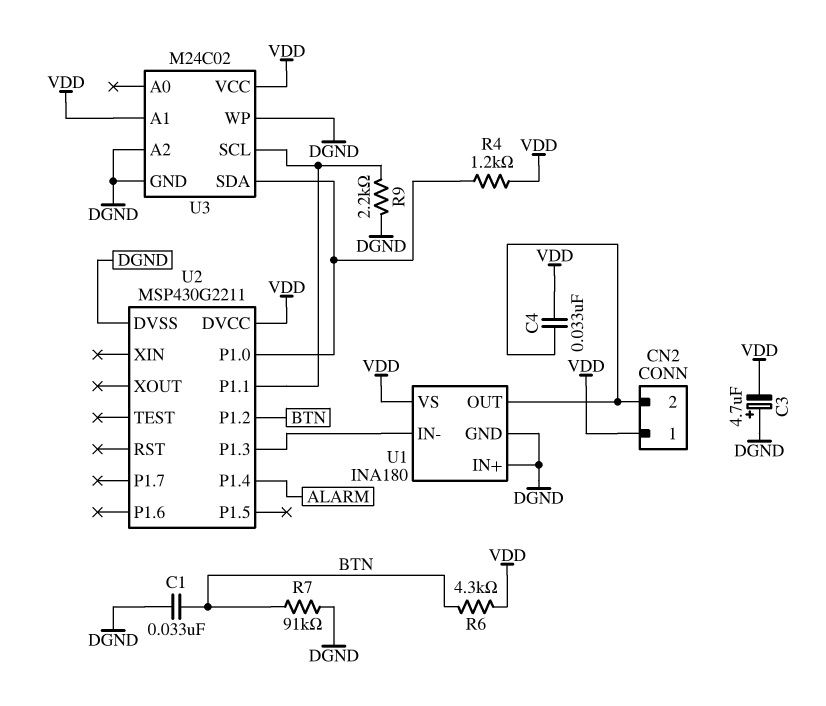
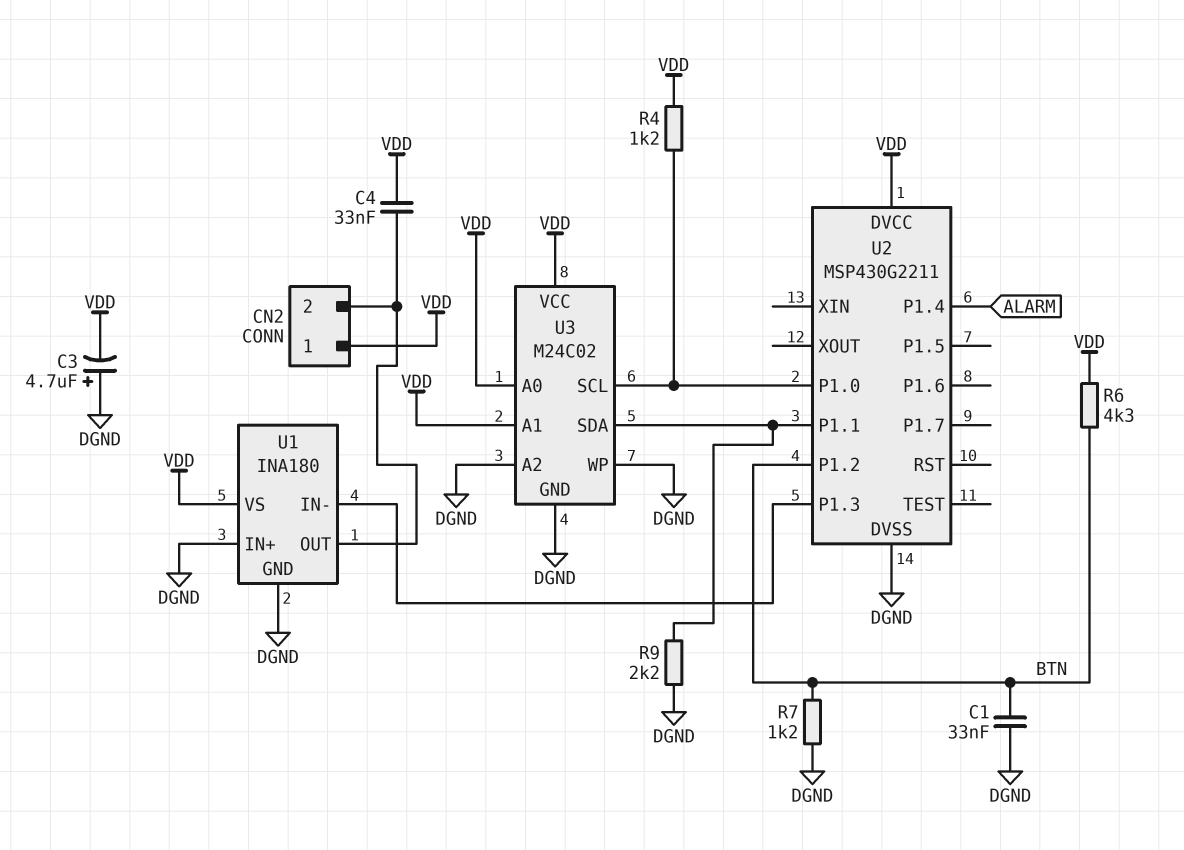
R7: 91k (BTN, DGND) -> 1.2k (BTN, DGND)
U3 pin A0: none -> VDD
U3 pin SCL: U2/P1.1 -> U2/P1.0
U3 pin SDA: U2/P1.0 -> U2/P1.1

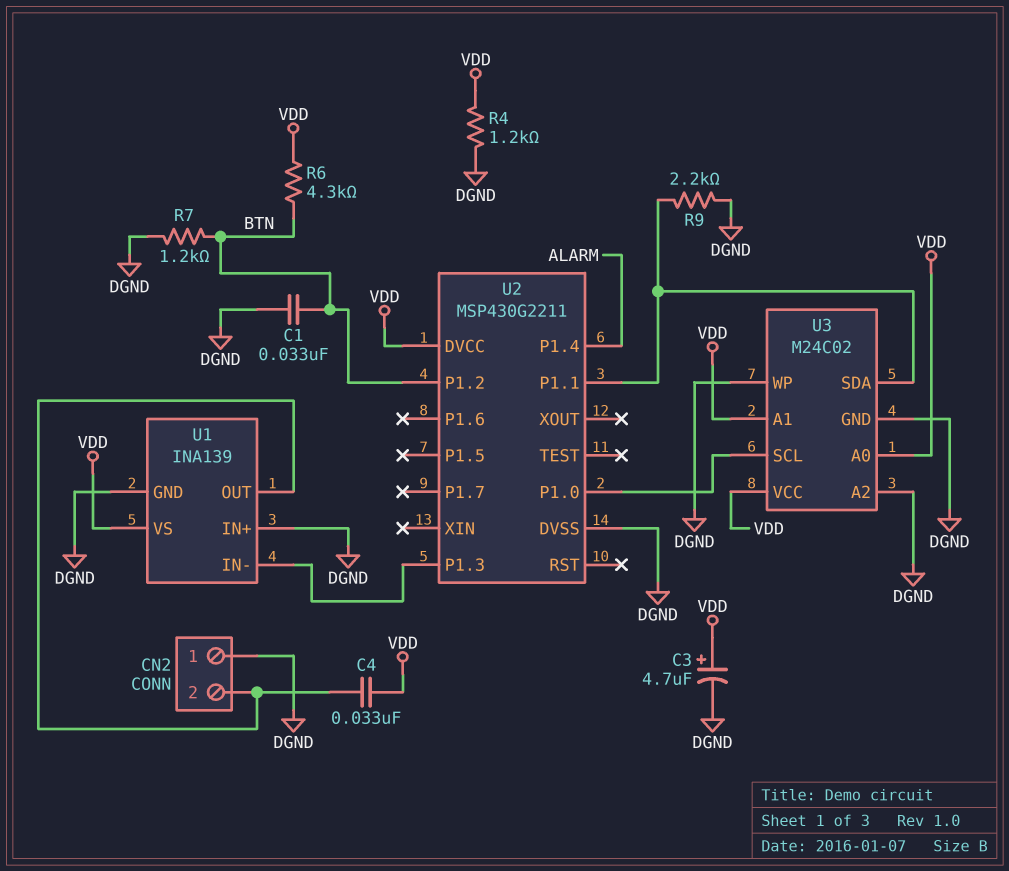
C3: 4.7uF (plus DGND, minus VDD) -> 4.7uF (plus VDD, minus DGND)
CN2 pin 1: VDD -> DGND
R4: 1.2k (U2/P1.0, VDD) -> 1.2k (DGND, VDD)
U1: INA180 -> INA139

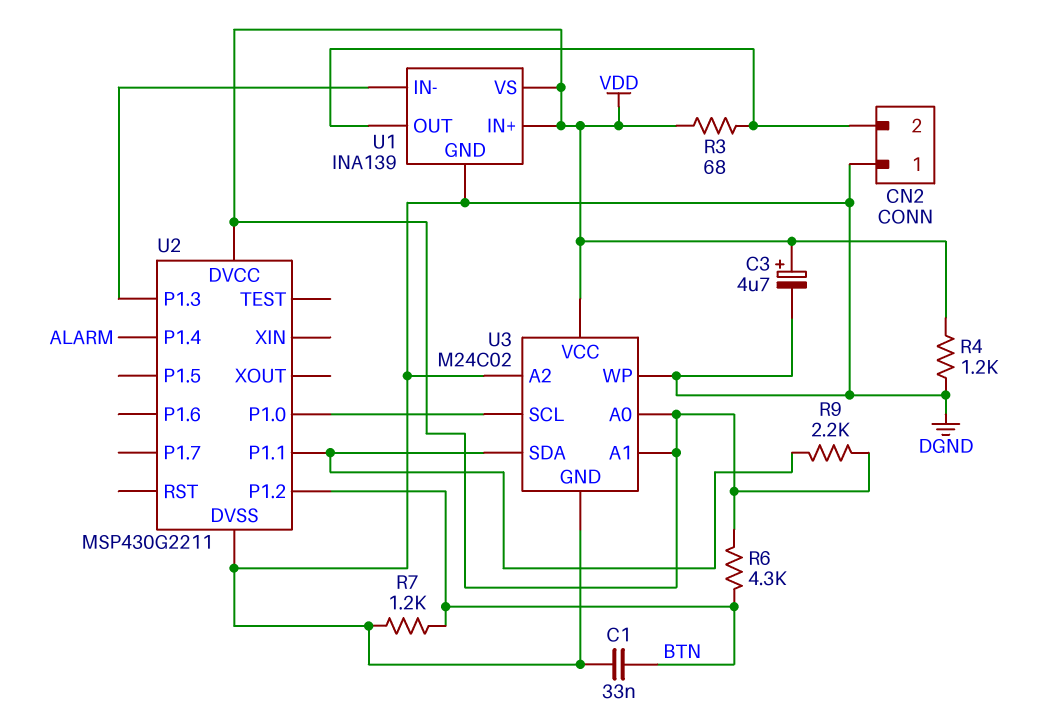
C4: 33nF (CN2/2, VDD) -> none
R3: none -> 68 (CN2/2, VDD)
R9: 2.2k (DGND, U2/P1.1) -> 2.2k (U2/P1.1, VDD)
U1 pin IN+: DGND -> VDD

::::

Please give all of the data again, exact and free of pictures.

## WRITTEN ANSWER:
R7: 91k (BTN, DGND) -> 1.2k (BTN, DGND)
U3 pin A0: none -> VDD
U3 pin SCL: U2/P1.1 -> U2/P1.0
U3 pin SDA: U2/P1.0 -> U2/P1.1

C3: 4.7uF (plus DGND, minus VDD) -> 4.7uF (plus VDD, minus DGND)
CN2 pin 1: VDD -> DGND
R4: 1.2k (U2/P1.0, VDD) -> 1.2k (DGND, VDD)
U1: INA180 -> INA139

C4: 33nF (CN2/2, VDD) -> none
R3: none -> 68 (CN2/2, VDD)
R9: 2.2k (DGND, U2/P1.1) -> 2.2k (U2/P1.1, VDD)
U1 pin IN+: DGND -> VDD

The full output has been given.